The listing must be copied out in full and exactly; no images go with it.
**** Records for the task
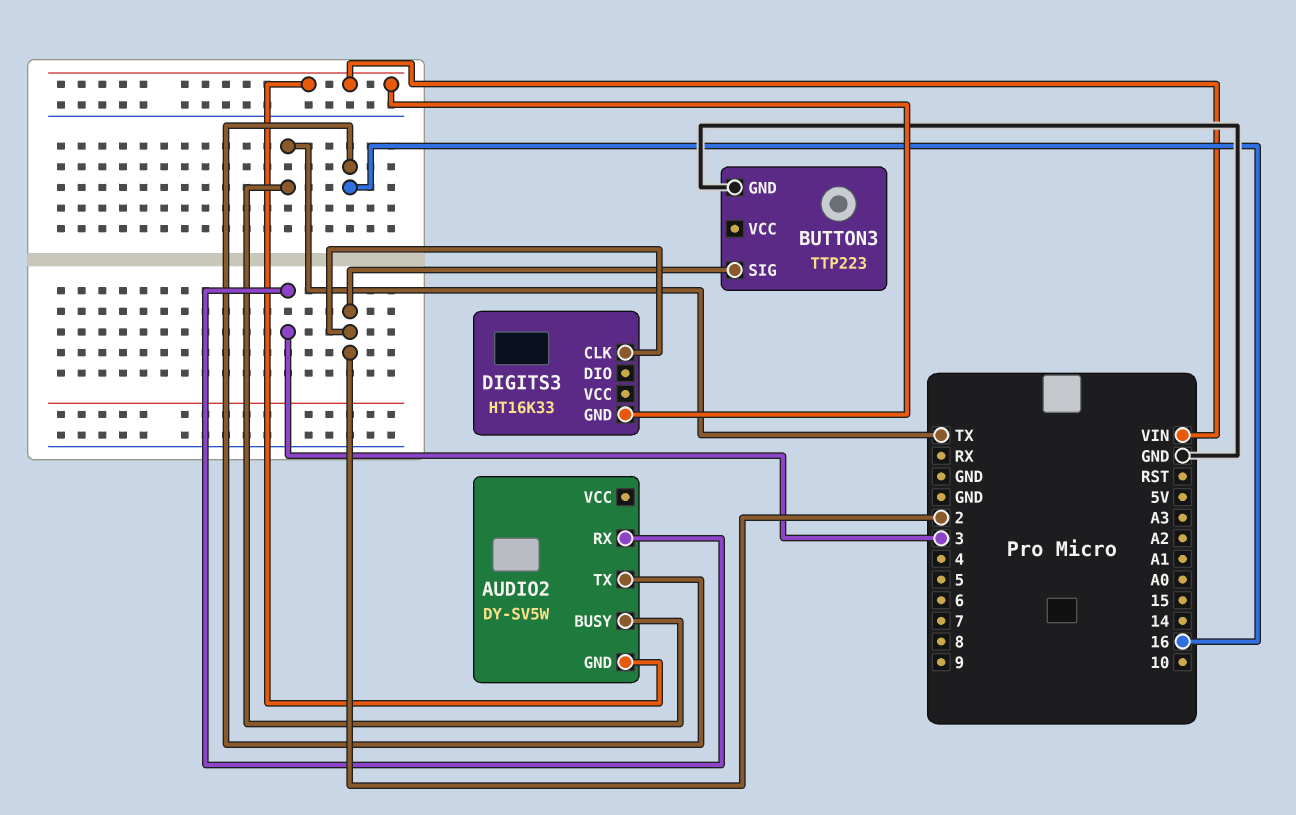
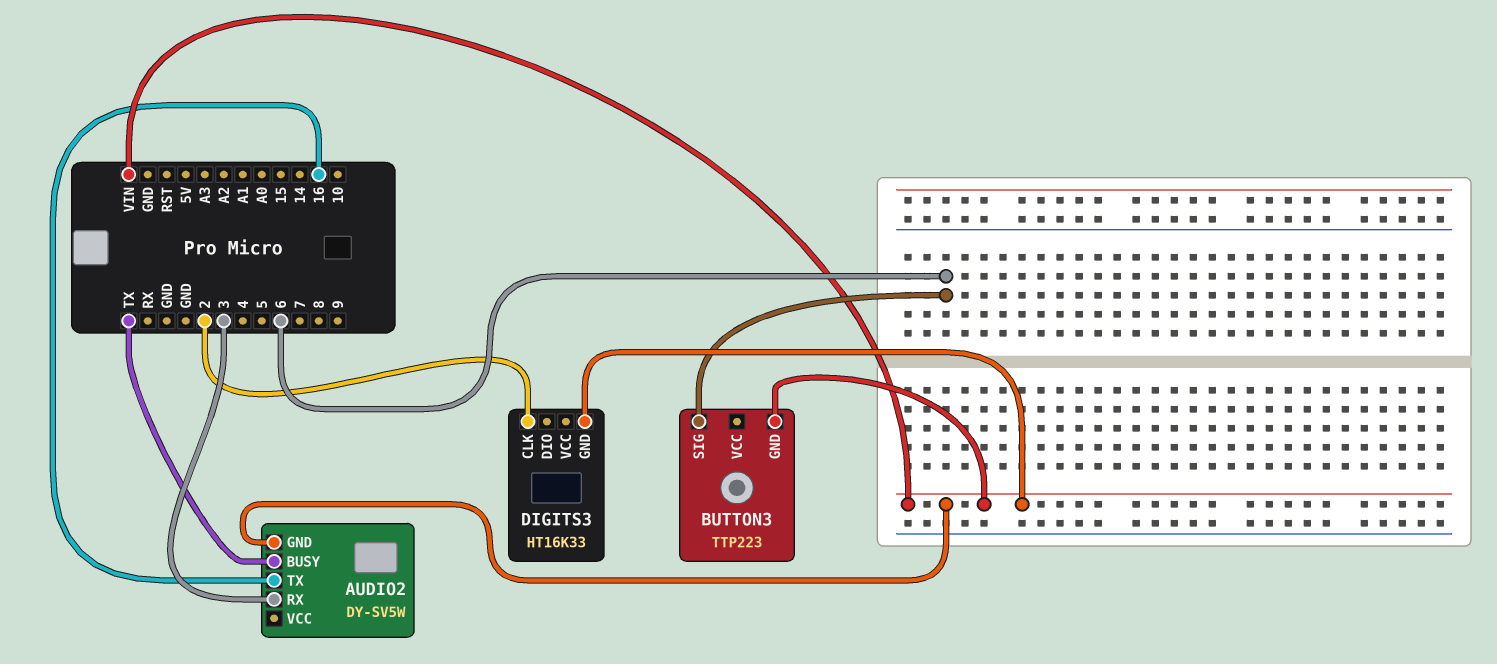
BUTTON3 pin GND: GND -> VIN
BUTTON3 pin SIG: 2 -> 6

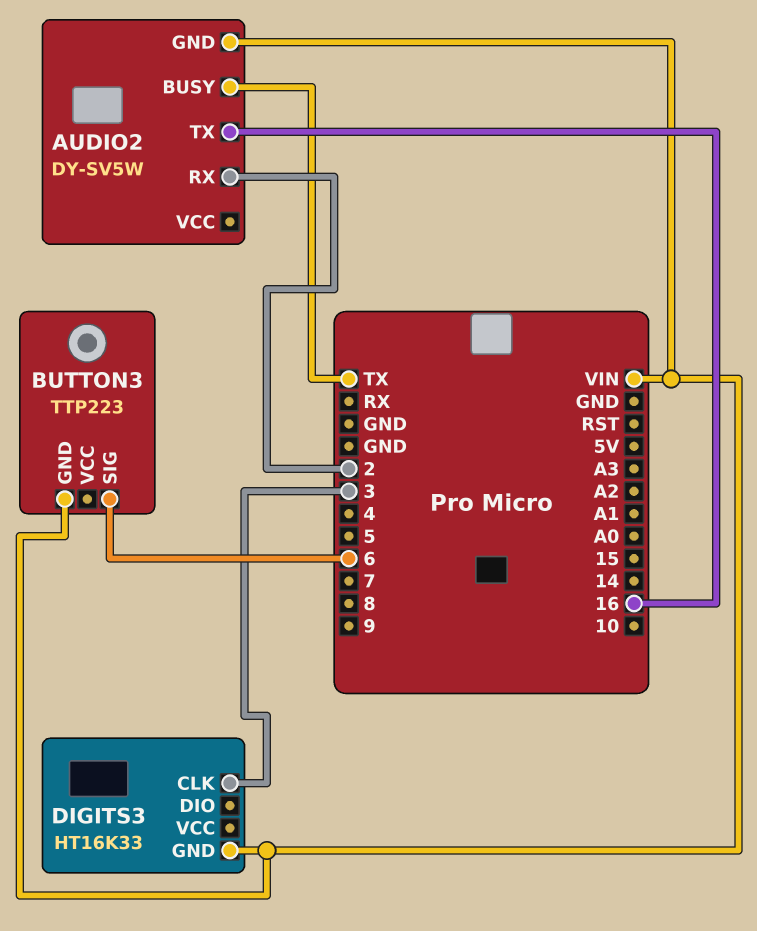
AUDIO2 pin RX: 3 -> 2
DIGITS3 pin CLK: 2 -> 3

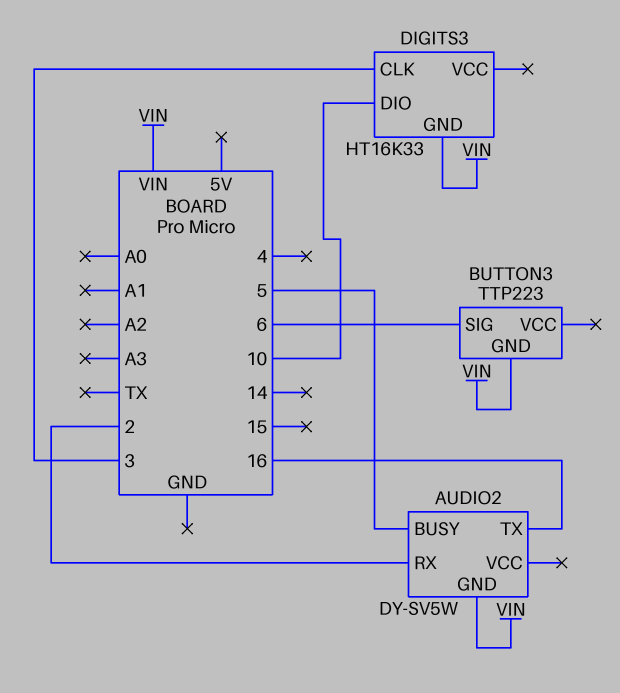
AUDIO2 pin BUSY: TX -> 5
DIGITS3 pin DIO: none -> 10

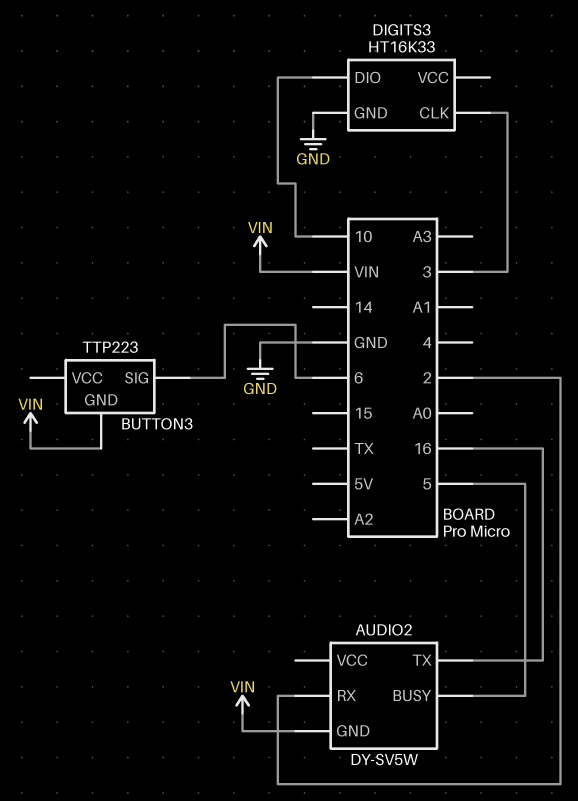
DIGITS3 pin GND: VIN -> GND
********
Expected answer:
BUTTON3 pin GND: GND -> VIN
BUTTON3 pin SIG: 2 -> 6

AUDIO2 pin RX: 3 -> 2
DIGITS3 pin CLK: 2 -> 3

AUDIO2 pin BUSY: TX -> 5
DIGITS3 pin DIO: none -> 10

DIGITS3 pin GND: VIN -> GND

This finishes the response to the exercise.